__Your objective__:
Leaving out any pictures, print the entries that follow exactly as they stand.

__Data excerpts__:
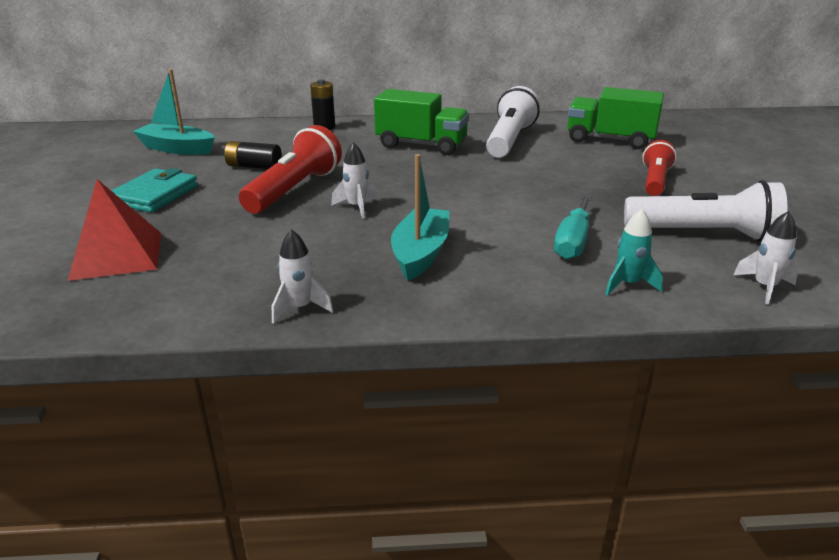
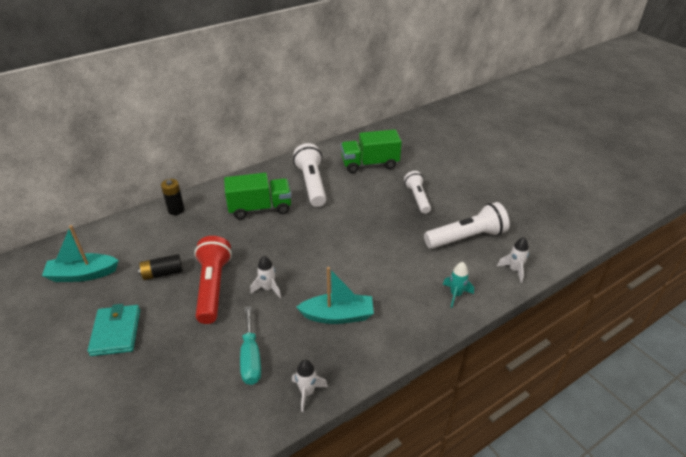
camera: 30 degrees left, 10 degrees up
(117, 255) = (149, 402): red pyramid -> none
(420, 253) = (338, 316): turquoise boat -> turquoise boat turned 105 degrees clockwise
(573, 242) = (409, 271): turquoise screwdriver -> turquoise screwdriver (251, 358)
(655, 181) = (417, 198): red flashlight -> white flashlight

__Response below__:
camera: 30 degrees left, 10 degrees up
(117, 255) = (149, 402): red pyramid -> none
(420, 253) = (338, 316): turquoise boat -> turquoise boat turned 105 degrees clockwise
(573, 242) = (409, 271): turquoise screwdriver -> turquoise screwdriver (251, 358)
(655, 181) = (417, 198): red flashlight -> white flashlight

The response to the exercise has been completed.